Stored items
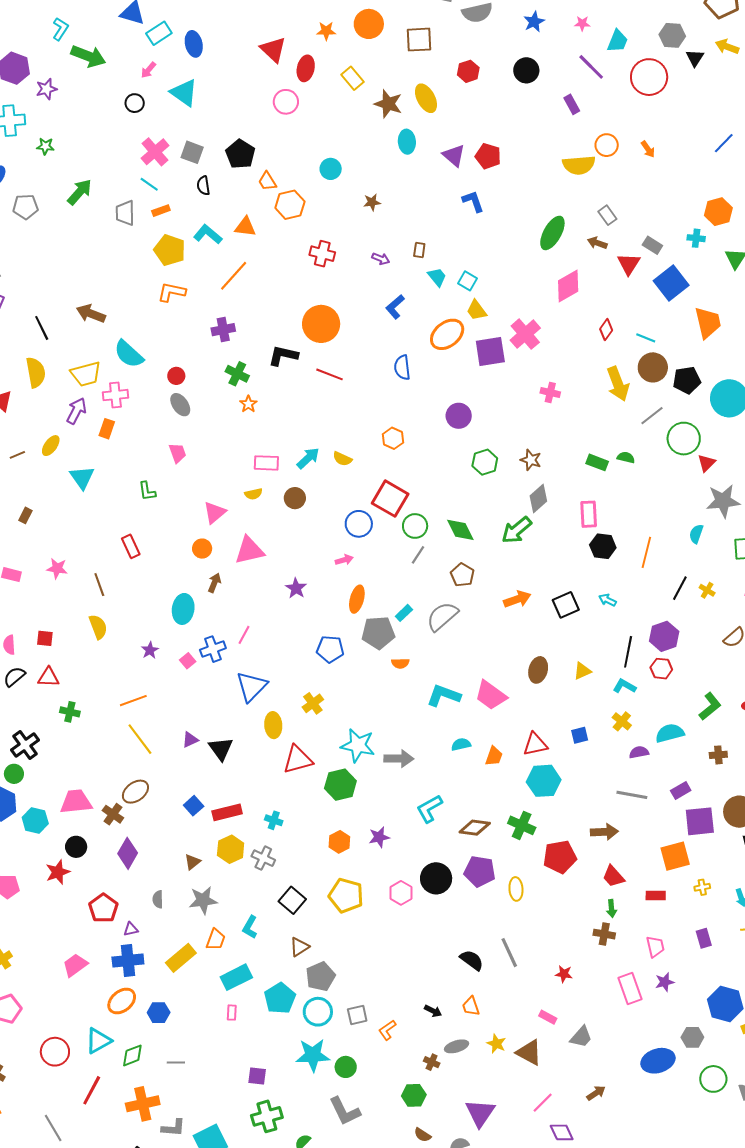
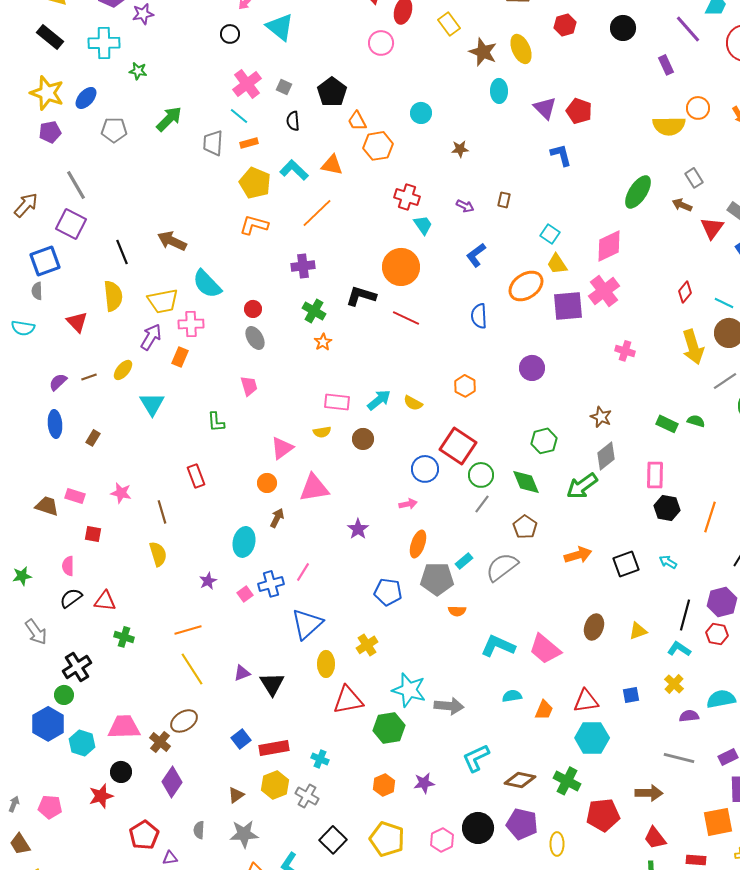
gray square: (192, 152) -> (284, 87), size x0.7
cyan trapezoid: (437, 277) -> (423, 225), moved
pink diamond: (568, 286) -> (609, 246), moved
green hexagon: (485, 462) -> (544, 441), moved
red square: (45, 638) -> (93, 534), moved

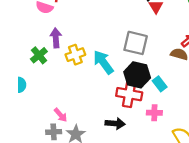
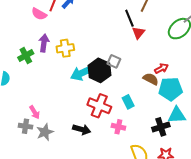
gray square: (136, 43) -> (114, 61), size x0.6
yellow cross: (75, 55) -> (65, 48), moved
cyan arrow: (103, 62) -> (82, 73), turned -90
black hexagon: (137, 75) -> (99, 70), moved

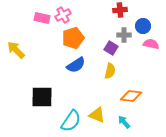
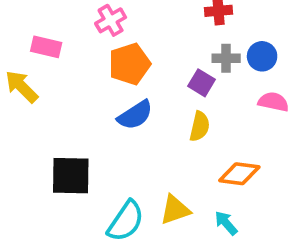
pink rectangle: (42, 18) -> (46, 47), moved
blue circle: (143, 26) -> (262, 56), moved
pink semicircle: (151, 44) -> (273, 102), moved
yellow triangle: (97, 115) -> (175, 210), turned -42

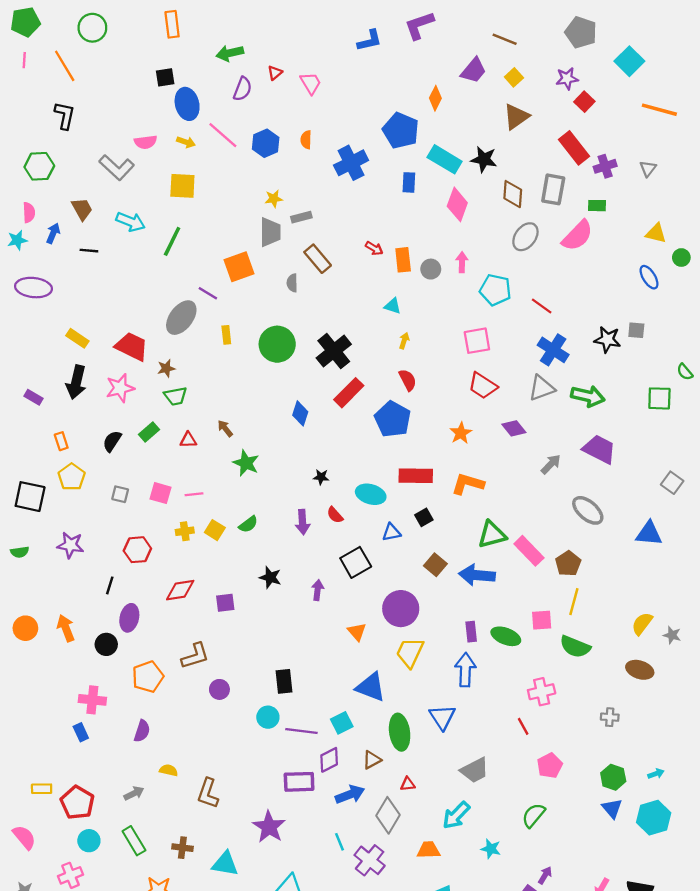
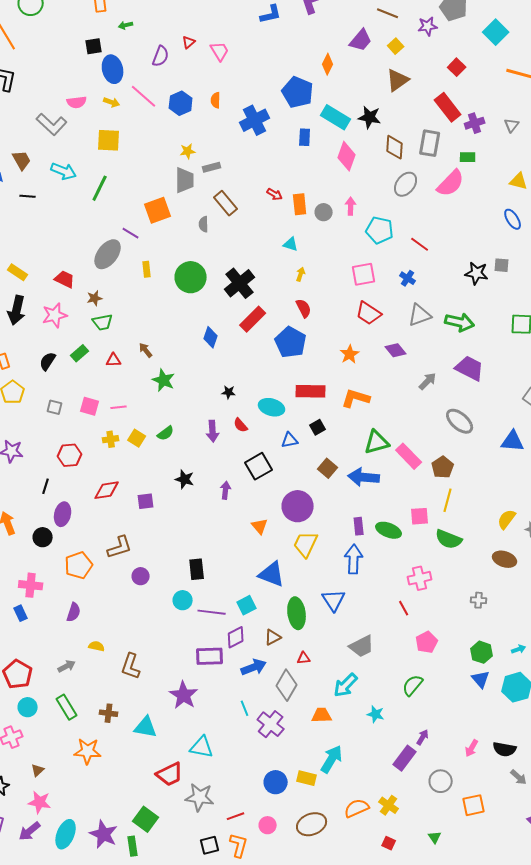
green arrow: (230, 53) -> (126, 25), moved, size x0.6
purple star: (567, 79) -> (428, 26), moved
red trapezoid: (132, 346) -> (65, 279), size x0.7
blue cross: (553, 350) -> (408, 278), moved, size x0.6

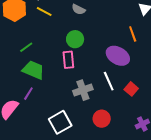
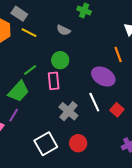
green line: (26, 47) -> (30, 70), moved
green trapezoid: (33, 70) -> (18, 91), turned 110
gray cross: (83, 90) -> (68, 111), turned -30
red circle: (102, 119) -> (78, 143), moved

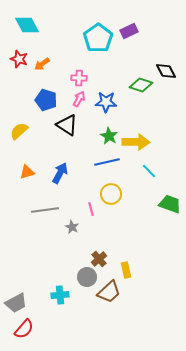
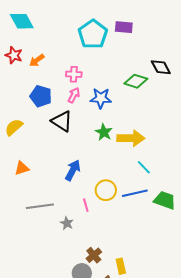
purple rectangle: (129, 31) -> (124, 27), turned 30
blue line: (107, 162) -> (135, 193), moved
blue arrow: (60, 173) -> (73, 170), moved

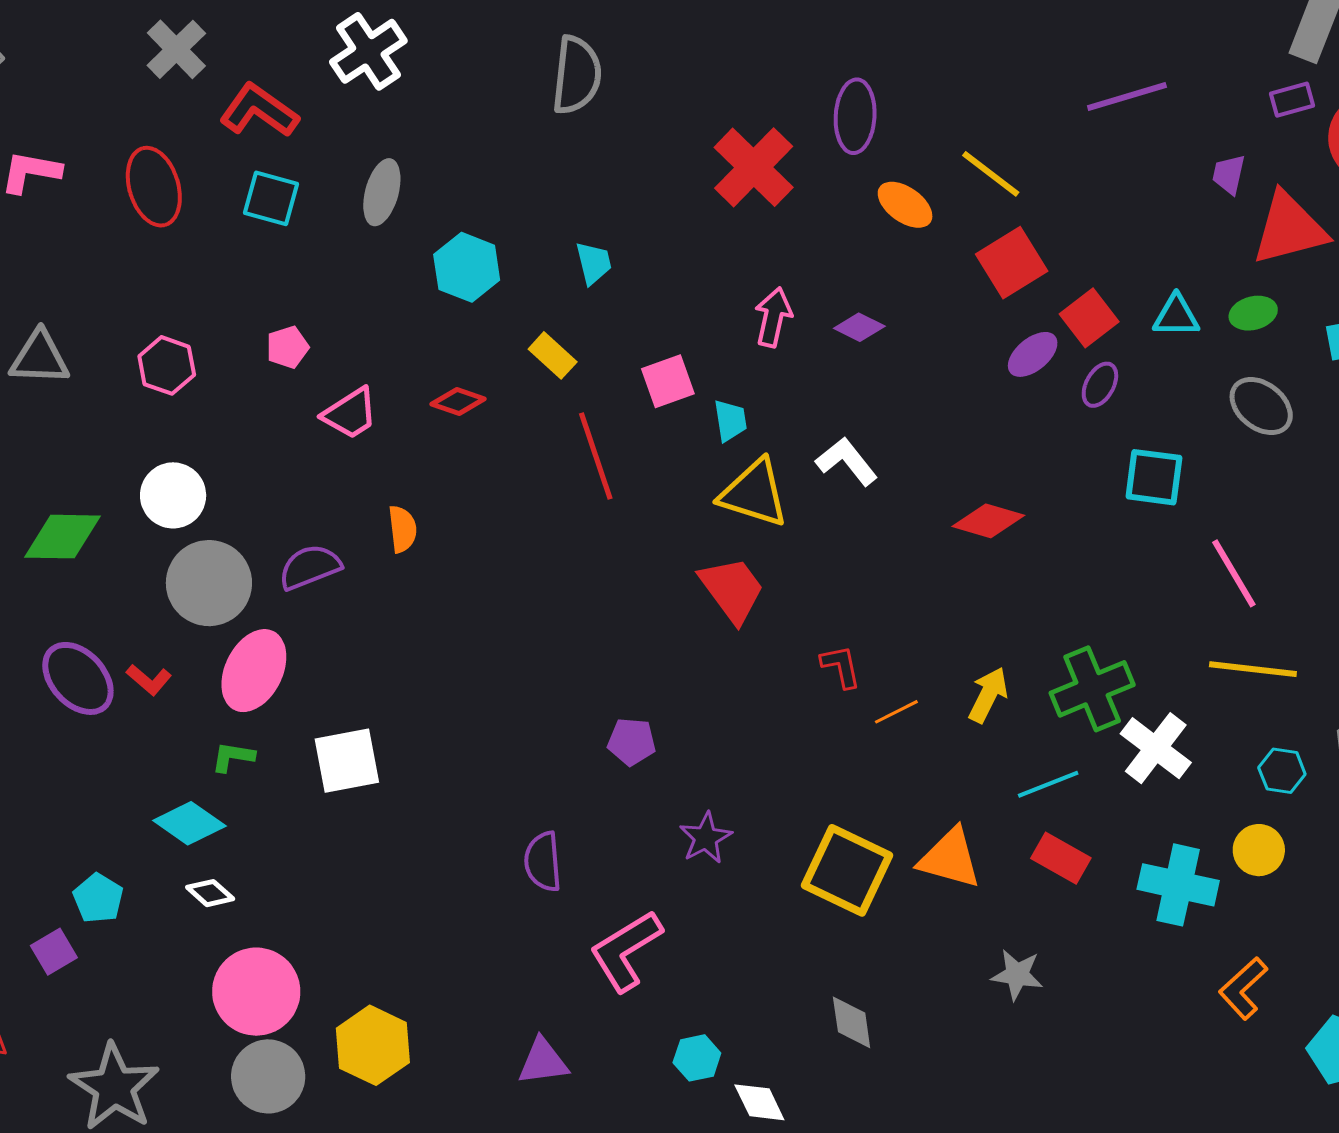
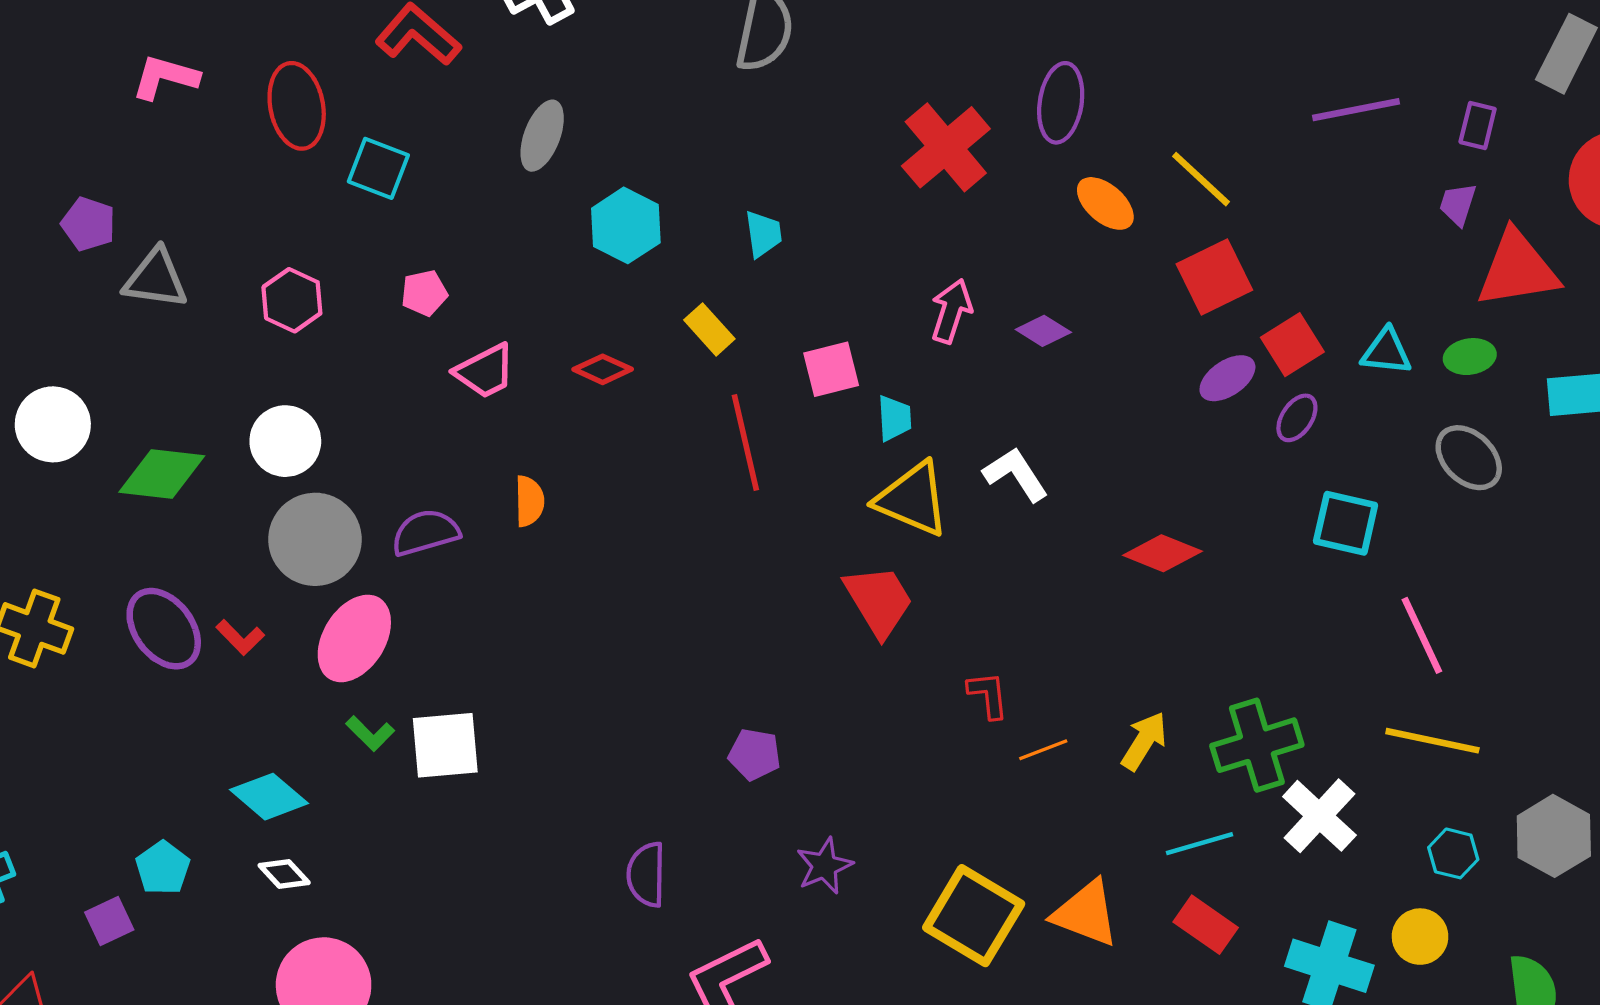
purple rectangle: (1292, 100) -> (1478, 125), moved, turned -66
cyan square: (271, 198) -> (378, 168), moved
green L-shape: (233, 757) -> (370, 733), moved, turned -150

■ Your instructions
Excluding the pictures, restate word for word the lines from the one that holds "red square: (45, 638) -> (93, 534), moved" through the last line of the entries, both ends included.

■ Your solution
red square: (45, 638) -> (93, 534), moved

gray square: (136, 43) -> (114, 61), size x0.6
yellow cross: (75, 55) -> (65, 48), moved
cyan arrow: (103, 62) -> (82, 73), turned -90
black hexagon: (137, 75) -> (99, 70), moved

pink rectangle: (42, 18) -> (46, 47), moved
blue circle: (143, 26) -> (262, 56), moved
pink semicircle: (151, 44) -> (273, 102), moved
yellow triangle: (97, 115) -> (175, 210), turned -42

green arrow: (230, 53) -> (126, 25), moved, size x0.6
purple star: (567, 79) -> (428, 26), moved
red trapezoid: (132, 346) -> (65, 279), size x0.7
blue cross: (553, 350) -> (408, 278), moved, size x0.6

green line: (26, 47) -> (30, 70), moved
green trapezoid: (33, 70) -> (18, 91), turned 110
gray cross: (83, 90) -> (68, 111), turned -30
red circle: (102, 119) -> (78, 143), moved

purple rectangle: (129, 31) -> (124, 27), turned 30
blue line: (107, 162) -> (135, 193), moved
blue arrow: (60, 173) -> (73, 170), moved

purple rectangle: (1292, 100) -> (1478, 125), moved, turned -66
cyan square: (271, 198) -> (378, 168), moved
green L-shape: (233, 757) -> (370, 733), moved, turned -150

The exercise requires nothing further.